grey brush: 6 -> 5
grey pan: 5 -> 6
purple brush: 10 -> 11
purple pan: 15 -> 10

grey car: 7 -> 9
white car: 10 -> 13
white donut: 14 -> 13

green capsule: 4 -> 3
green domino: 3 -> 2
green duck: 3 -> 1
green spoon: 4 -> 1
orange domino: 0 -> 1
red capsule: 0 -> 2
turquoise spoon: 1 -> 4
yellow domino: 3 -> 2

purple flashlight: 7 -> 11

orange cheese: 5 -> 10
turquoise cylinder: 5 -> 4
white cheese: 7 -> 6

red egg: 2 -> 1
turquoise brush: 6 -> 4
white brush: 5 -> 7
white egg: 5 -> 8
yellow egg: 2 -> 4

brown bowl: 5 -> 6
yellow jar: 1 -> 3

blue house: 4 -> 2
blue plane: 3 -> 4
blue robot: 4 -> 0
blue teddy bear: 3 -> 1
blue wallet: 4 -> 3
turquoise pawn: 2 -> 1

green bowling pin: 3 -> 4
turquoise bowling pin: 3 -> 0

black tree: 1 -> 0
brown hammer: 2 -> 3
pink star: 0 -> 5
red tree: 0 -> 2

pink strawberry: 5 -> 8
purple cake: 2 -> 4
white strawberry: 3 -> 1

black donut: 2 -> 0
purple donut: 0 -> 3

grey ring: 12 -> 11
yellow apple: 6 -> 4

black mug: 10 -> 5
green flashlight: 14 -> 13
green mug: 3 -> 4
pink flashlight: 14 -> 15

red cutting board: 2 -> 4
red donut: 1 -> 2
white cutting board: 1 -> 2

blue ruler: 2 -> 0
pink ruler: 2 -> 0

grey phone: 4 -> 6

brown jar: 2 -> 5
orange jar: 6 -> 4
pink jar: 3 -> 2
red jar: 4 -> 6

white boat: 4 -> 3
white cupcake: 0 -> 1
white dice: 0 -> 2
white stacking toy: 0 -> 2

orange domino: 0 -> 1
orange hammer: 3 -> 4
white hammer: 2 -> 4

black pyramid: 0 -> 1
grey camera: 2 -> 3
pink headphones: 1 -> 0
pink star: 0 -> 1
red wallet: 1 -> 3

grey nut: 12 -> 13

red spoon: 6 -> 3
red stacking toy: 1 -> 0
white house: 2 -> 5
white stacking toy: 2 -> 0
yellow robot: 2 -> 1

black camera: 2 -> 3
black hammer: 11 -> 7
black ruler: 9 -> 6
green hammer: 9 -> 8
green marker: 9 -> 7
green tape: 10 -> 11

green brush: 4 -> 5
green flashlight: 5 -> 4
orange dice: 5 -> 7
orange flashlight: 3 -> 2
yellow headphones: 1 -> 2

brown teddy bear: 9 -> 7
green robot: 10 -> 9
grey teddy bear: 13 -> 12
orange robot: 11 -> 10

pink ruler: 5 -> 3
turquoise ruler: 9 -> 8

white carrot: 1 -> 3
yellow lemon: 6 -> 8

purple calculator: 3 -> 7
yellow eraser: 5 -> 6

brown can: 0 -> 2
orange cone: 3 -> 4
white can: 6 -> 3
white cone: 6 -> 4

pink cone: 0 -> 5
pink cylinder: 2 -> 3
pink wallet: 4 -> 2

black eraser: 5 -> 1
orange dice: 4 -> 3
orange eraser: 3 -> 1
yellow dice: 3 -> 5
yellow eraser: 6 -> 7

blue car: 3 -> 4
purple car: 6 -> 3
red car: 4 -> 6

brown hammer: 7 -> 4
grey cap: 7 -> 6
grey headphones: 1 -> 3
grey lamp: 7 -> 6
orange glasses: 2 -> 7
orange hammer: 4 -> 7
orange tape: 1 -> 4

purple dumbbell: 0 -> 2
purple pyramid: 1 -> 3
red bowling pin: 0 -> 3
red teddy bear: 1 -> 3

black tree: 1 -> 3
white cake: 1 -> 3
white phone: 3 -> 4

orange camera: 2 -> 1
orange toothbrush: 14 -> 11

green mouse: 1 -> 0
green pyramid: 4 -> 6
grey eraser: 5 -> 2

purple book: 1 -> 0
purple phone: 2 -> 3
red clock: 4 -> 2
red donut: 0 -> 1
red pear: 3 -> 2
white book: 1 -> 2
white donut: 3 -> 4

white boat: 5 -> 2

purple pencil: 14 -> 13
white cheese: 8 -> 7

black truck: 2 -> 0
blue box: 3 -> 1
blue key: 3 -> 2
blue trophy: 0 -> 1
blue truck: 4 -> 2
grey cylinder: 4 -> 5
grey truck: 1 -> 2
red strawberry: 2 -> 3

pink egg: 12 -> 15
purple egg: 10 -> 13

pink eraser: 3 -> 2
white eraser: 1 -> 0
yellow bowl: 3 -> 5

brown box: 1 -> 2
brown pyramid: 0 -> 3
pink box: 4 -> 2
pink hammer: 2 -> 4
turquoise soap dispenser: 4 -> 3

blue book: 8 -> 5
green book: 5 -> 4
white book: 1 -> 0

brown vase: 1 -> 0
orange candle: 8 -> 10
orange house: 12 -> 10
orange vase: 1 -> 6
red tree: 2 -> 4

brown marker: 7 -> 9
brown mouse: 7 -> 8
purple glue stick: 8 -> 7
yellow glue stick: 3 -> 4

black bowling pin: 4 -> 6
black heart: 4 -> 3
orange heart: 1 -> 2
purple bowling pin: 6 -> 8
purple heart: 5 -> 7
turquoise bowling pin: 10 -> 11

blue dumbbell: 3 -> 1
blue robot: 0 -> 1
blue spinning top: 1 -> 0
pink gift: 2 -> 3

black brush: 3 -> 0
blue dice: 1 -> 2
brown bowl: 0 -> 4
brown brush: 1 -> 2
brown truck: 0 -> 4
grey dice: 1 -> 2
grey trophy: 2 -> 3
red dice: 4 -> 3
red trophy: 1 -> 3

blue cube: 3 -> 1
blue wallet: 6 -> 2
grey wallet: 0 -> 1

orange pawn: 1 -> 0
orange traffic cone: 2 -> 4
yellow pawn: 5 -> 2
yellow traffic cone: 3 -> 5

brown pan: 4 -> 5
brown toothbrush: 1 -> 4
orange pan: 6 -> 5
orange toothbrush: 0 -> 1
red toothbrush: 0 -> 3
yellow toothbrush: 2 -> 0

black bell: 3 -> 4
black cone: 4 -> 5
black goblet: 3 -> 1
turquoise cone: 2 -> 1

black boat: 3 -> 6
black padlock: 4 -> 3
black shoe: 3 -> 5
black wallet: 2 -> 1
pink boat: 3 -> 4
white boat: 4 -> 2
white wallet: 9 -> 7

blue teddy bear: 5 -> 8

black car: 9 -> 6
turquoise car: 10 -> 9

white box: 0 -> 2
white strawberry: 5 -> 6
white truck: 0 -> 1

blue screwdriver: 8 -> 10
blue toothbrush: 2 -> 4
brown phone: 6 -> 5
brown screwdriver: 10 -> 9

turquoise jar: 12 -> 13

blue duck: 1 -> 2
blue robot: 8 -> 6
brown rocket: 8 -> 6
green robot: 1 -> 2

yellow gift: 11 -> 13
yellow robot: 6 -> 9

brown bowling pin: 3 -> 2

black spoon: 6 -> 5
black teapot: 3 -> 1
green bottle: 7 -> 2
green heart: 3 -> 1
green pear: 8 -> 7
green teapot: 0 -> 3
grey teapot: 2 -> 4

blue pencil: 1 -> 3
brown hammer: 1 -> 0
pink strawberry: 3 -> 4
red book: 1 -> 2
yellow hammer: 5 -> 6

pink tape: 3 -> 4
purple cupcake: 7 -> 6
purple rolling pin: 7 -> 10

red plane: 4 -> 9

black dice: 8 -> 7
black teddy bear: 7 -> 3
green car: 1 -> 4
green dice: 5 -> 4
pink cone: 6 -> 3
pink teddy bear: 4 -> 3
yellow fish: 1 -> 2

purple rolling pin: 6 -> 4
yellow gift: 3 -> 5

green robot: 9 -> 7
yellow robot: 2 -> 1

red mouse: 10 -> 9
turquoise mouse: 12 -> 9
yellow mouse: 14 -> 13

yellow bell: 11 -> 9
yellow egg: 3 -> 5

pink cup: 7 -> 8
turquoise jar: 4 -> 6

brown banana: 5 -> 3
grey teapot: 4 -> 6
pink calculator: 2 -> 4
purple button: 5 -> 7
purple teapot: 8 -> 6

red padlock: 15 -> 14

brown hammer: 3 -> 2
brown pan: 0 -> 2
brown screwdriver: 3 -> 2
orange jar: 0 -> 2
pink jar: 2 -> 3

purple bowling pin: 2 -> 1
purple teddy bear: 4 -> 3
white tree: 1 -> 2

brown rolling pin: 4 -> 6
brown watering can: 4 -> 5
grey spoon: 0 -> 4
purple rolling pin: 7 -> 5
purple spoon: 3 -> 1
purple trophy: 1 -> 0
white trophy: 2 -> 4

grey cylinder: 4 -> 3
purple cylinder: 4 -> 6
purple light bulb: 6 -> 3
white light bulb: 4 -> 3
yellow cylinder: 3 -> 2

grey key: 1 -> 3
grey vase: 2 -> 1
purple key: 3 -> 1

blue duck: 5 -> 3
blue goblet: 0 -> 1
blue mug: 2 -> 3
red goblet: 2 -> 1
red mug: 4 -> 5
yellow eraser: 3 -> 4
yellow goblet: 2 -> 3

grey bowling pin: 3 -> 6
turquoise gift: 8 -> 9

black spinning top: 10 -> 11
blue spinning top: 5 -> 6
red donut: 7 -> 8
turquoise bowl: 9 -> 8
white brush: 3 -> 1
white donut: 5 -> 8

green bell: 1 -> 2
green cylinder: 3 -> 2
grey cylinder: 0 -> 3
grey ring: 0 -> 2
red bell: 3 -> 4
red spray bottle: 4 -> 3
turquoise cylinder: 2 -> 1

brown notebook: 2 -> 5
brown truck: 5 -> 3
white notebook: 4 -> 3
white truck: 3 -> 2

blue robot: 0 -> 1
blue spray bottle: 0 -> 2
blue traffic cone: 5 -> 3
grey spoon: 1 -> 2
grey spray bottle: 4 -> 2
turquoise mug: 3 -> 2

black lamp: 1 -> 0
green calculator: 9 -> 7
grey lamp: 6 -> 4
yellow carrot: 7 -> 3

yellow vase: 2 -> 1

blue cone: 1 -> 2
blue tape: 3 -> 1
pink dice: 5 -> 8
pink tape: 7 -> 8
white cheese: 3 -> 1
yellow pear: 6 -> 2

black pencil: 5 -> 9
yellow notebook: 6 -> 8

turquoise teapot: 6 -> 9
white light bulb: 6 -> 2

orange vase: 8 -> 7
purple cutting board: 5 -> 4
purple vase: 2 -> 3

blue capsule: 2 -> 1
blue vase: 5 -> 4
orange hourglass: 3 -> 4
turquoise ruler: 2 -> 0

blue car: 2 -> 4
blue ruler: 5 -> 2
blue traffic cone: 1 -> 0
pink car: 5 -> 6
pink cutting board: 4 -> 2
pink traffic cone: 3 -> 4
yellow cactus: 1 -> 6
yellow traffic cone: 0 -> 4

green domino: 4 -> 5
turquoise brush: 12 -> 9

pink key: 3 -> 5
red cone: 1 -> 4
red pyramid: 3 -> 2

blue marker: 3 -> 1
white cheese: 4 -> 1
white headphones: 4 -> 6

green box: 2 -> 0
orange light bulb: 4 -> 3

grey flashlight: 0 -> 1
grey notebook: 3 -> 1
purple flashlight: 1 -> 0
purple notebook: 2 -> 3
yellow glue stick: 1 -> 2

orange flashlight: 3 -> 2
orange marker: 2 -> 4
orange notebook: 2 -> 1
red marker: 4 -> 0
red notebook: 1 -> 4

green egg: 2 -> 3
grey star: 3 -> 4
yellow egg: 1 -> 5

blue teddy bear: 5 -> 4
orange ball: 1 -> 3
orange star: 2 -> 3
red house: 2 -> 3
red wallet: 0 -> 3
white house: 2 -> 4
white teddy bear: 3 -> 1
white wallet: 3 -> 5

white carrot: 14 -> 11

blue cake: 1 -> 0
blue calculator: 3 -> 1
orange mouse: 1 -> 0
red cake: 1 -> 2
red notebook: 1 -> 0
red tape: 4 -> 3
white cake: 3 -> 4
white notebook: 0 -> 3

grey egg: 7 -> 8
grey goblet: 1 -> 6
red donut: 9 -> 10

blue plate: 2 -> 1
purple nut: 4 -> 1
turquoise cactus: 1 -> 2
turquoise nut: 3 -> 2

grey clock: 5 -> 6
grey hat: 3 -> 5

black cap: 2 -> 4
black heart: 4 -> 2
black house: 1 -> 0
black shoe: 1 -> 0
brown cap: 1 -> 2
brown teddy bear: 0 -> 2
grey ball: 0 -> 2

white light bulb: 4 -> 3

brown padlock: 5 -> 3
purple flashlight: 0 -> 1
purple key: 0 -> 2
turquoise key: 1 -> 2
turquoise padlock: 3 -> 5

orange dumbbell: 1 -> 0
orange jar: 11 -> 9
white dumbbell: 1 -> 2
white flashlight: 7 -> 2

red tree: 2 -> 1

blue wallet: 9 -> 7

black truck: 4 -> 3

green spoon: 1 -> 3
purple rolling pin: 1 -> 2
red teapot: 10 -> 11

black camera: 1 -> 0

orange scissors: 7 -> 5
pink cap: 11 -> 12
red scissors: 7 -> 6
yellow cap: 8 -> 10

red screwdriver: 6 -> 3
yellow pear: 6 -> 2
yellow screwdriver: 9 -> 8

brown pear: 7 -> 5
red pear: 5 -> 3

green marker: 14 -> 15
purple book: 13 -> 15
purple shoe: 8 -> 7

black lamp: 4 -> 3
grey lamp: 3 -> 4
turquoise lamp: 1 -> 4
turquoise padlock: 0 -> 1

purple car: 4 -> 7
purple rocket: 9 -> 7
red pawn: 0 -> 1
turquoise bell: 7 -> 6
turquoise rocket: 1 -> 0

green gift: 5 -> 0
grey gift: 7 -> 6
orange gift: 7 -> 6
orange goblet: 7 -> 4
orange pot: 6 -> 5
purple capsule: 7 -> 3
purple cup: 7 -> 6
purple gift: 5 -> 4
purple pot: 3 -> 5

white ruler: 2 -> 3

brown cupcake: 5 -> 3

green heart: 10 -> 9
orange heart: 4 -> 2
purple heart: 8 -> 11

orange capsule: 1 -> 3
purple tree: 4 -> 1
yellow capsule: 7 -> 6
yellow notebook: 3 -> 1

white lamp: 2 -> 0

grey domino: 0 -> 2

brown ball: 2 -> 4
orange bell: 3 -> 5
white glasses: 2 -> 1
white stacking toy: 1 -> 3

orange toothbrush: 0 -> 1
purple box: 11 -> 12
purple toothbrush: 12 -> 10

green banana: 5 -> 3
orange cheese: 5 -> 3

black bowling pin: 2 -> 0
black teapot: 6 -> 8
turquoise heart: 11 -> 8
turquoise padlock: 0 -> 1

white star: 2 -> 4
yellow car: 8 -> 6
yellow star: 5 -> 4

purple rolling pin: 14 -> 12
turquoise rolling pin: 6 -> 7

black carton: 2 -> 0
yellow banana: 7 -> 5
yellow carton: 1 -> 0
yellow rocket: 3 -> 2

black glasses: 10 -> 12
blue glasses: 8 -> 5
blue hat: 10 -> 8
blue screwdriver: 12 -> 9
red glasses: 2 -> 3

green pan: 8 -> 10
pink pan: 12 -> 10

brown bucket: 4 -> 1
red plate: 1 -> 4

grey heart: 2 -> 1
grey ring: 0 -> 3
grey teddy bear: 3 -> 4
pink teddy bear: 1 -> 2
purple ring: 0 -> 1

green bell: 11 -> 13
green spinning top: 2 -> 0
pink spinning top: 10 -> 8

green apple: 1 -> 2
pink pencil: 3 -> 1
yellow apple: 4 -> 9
────────────────────
**Required action:**
Of the lines above, extract only those from the line with "red donut: 9 -> 10" to the line with "purple capsule: 7 -> 3", both included, exactly as written.

**Response area:**
red donut: 9 -> 10

blue plate: 2 -> 1
purple nut: 4 -> 1
turquoise cactus: 1 -> 2
turquoise nut: 3 -> 2

grey clock: 5 -> 6
grey hat: 3 -> 5

black cap: 2 -> 4
black heart: 4 -> 2
black house: 1 -> 0
black shoe: 1 -> 0
brown cap: 1 -> 2
brown teddy bear: 0 -> 2
grey ball: 0 -> 2

white light bulb: 4 -> 3

brown padlock: 5 -> 3
purple flashlight: 0 -> 1
purple key: 0 -> 2
turquoise key: 1 -> 2
turquoise padlock: 3 -> 5

orange dumbbell: 1 -> 0
orange jar: 11 -> 9
white dumbbell: 1 -> 2
white flashlight: 7 -> 2

red tree: 2 -> 1

blue wallet: 9 -> 7

black truck: 4 -> 3

green spoon: 1 -> 3
purple rolling pin: 1 -> 2
red teapot: 10 -> 11

black camera: 1 -> 0

orange scissors: 7 -> 5
pink cap: 11 -> 12
red scissors: 7 -> 6
yellow cap: 8 -> 10

red screwdriver: 6 -> 3
yellow pear: 6 -> 2
yellow screwdriver: 9 -> 8

brown pear: 7 -> 5
red pear: 5 -> 3

green marker: 14 -> 15
purple book: 13 -> 15
purple shoe: 8 -> 7

black lamp: 4 -> 3
grey lamp: 3 -> 4
turquoise lamp: 1 -> 4
turquoise padlock: 0 -> 1

purple car: 4 -> 7
purple rocket: 9 -> 7
red pawn: 0 -> 1
turquoise bell: 7 -> 6
turquoise rocket: 1 -> 0

green gift: 5 -> 0
grey gift: 7 -> 6
orange gift: 7 -> 6
orange goblet: 7 -> 4
orange pot: 6 -> 5
purple capsule: 7 -> 3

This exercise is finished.